((

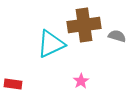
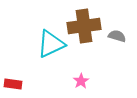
brown cross: moved 1 px down
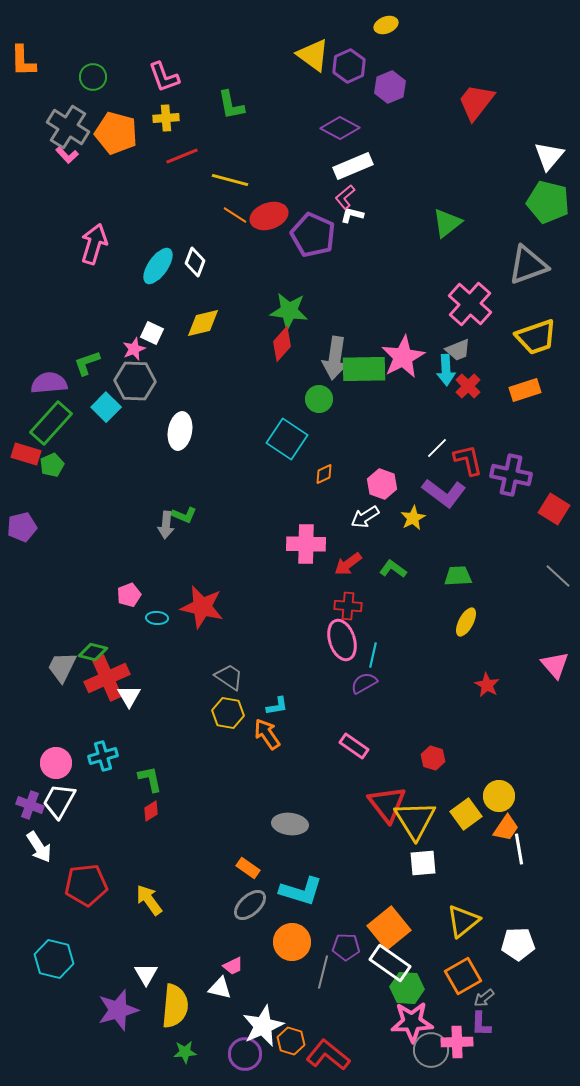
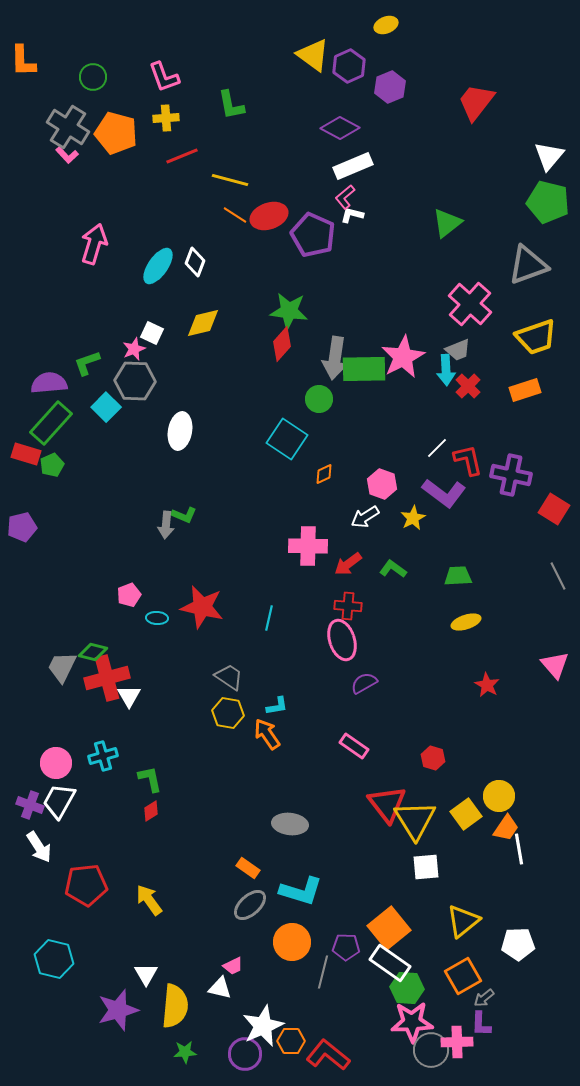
pink cross at (306, 544): moved 2 px right, 2 px down
gray line at (558, 576): rotated 20 degrees clockwise
yellow ellipse at (466, 622): rotated 44 degrees clockwise
cyan line at (373, 655): moved 104 px left, 37 px up
red cross at (107, 678): rotated 9 degrees clockwise
white square at (423, 863): moved 3 px right, 4 px down
orange hexagon at (291, 1041): rotated 16 degrees counterclockwise
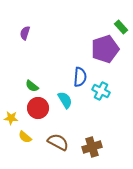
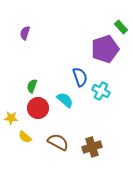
blue semicircle: rotated 24 degrees counterclockwise
green semicircle: rotated 72 degrees clockwise
cyan semicircle: rotated 18 degrees counterclockwise
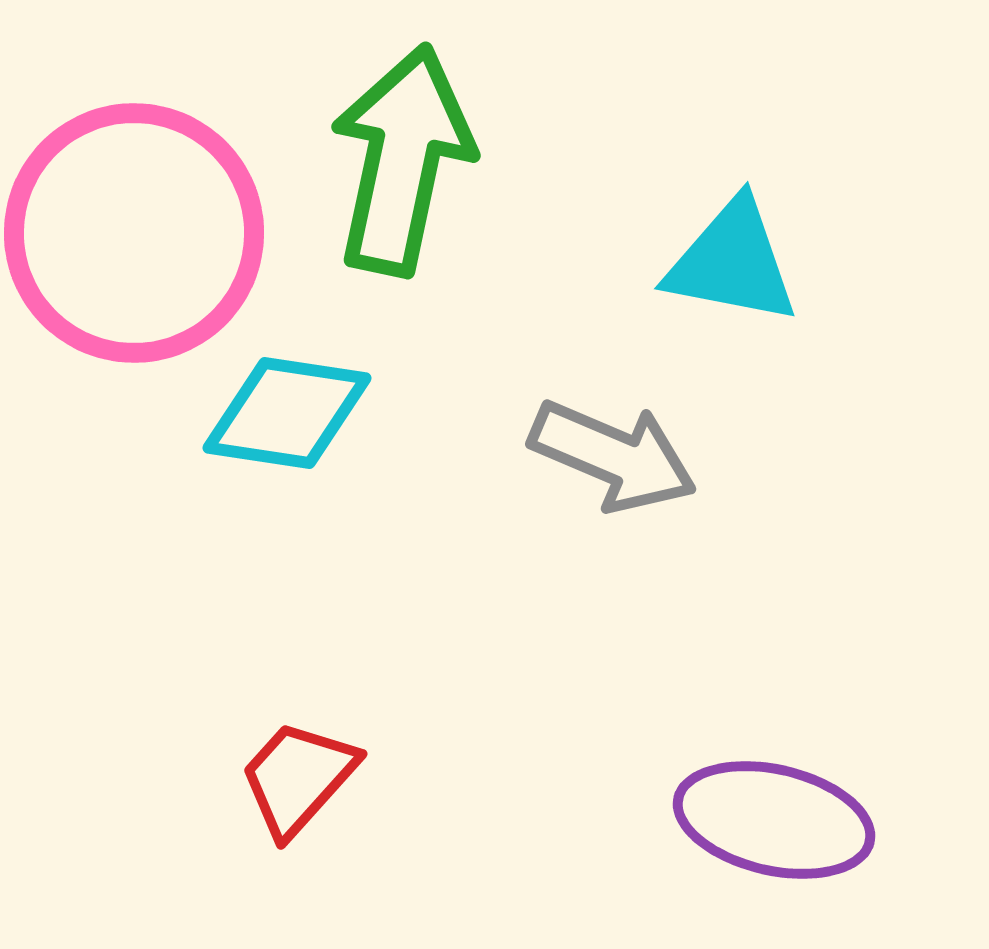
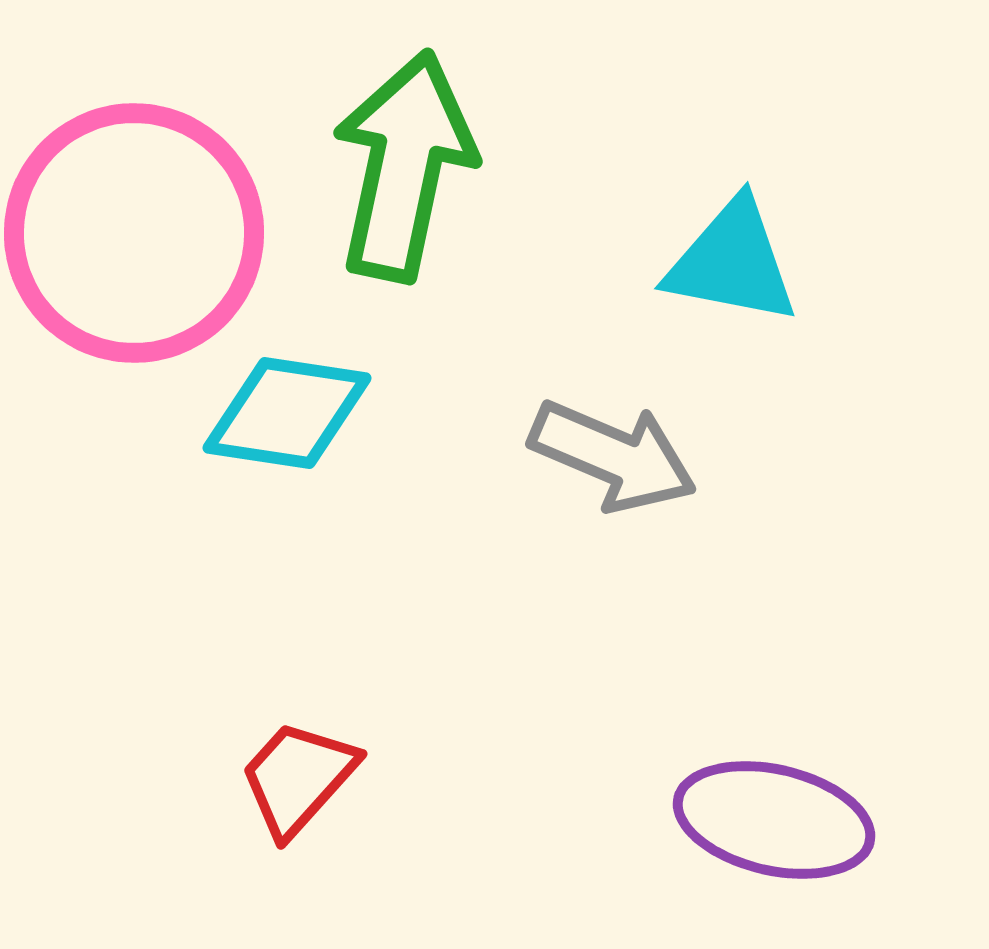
green arrow: moved 2 px right, 6 px down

))

§ **Stated problem**
Could you copy every line of the data above word for word, leaving out the pictures?

§ **Answer to the exercise**
brown cross: moved 1 px down
pink cross at (306, 544): moved 2 px right, 2 px down
gray line at (558, 576): rotated 20 degrees clockwise
yellow ellipse at (466, 622): rotated 44 degrees clockwise
cyan line at (373, 655): moved 104 px left, 37 px up
red cross at (107, 678): rotated 9 degrees clockwise
white square at (423, 863): moved 3 px right, 4 px down
orange hexagon at (291, 1041): rotated 16 degrees counterclockwise
blue semicircle: rotated 24 degrees counterclockwise
green semicircle: rotated 72 degrees clockwise
cyan semicircle: rotated 18 degrees counterclockwise
green arrow: moved 2 px right, 6 px down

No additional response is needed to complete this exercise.